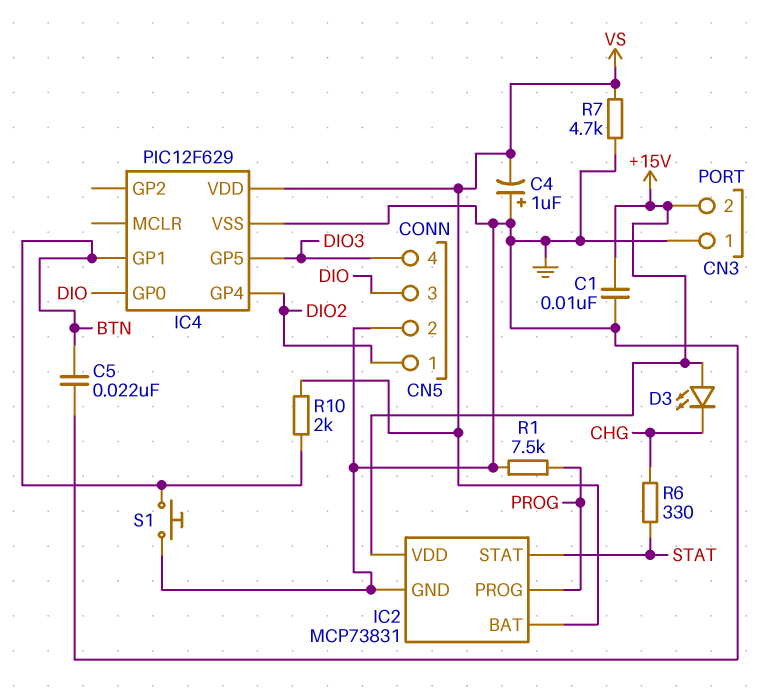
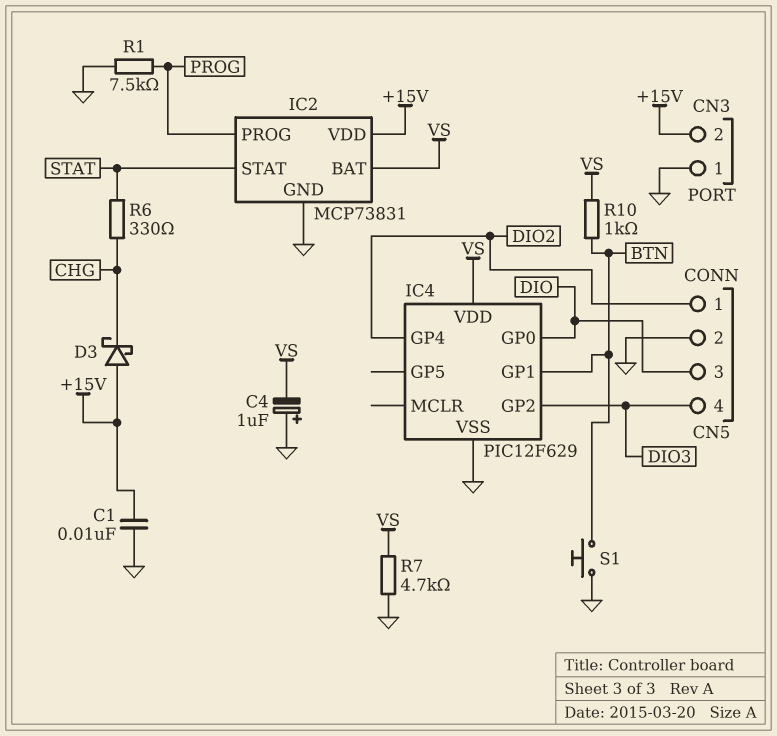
C5: 22nF (BTN, GND) -> none
D3: LED (A +15V, K CHG) -> schottky (A +15V, K CHG)
IC4 pin GP2: none -> DIO3
IC4 pin GP5: DIO3 -> none
R10: 2k (BTN, VS) -> 1k (BTN, VS)

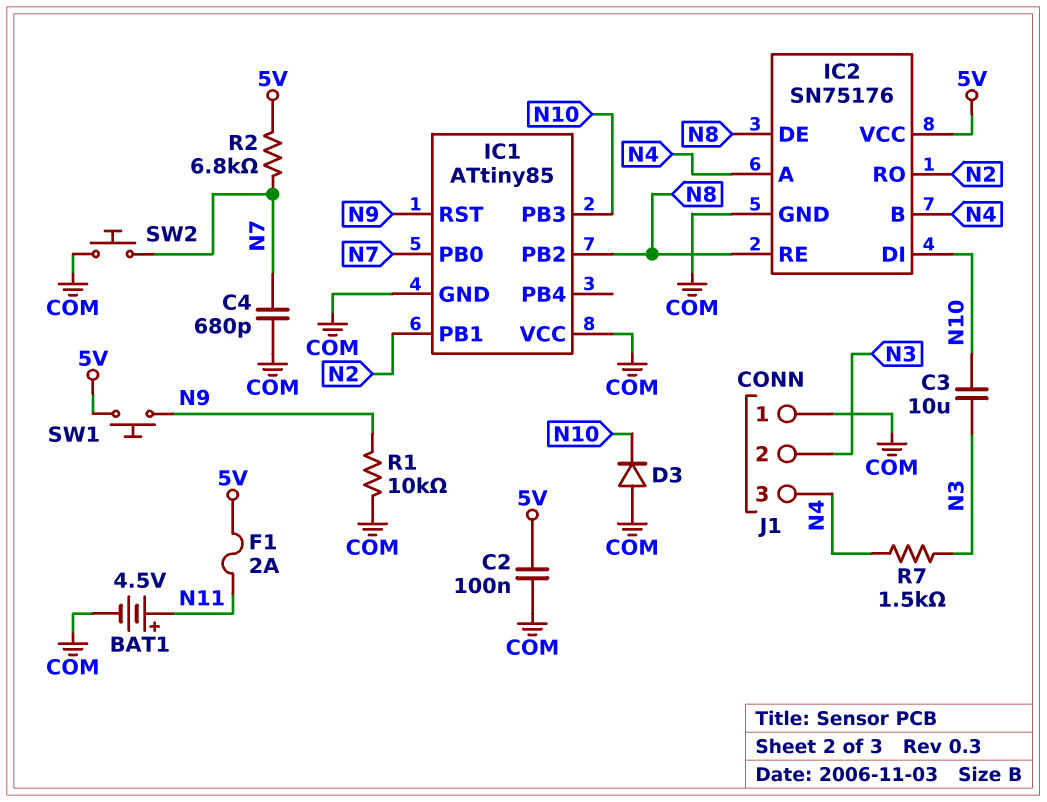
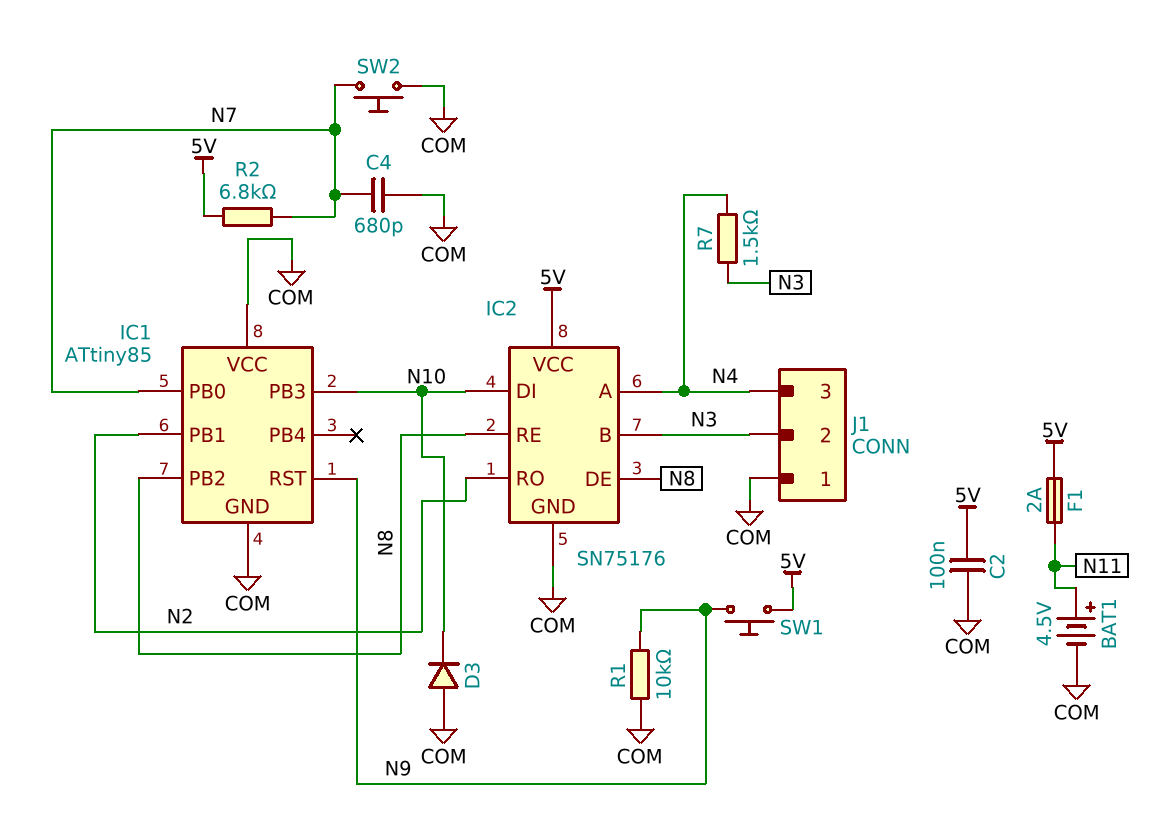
C3: 10uF (N3, N10) -> none
IC2 pin B: N4 -> N3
══════
YOUR TASK:
Return every line above in which the string "none" occurs.

SOLUTION:
C5: 22nF (BTN, GND) -> none
IC4 pin GP2: none -> DIO3
IC4 pin GP5: DIO3 -> none
C3: 10uF (N3, N10) -> none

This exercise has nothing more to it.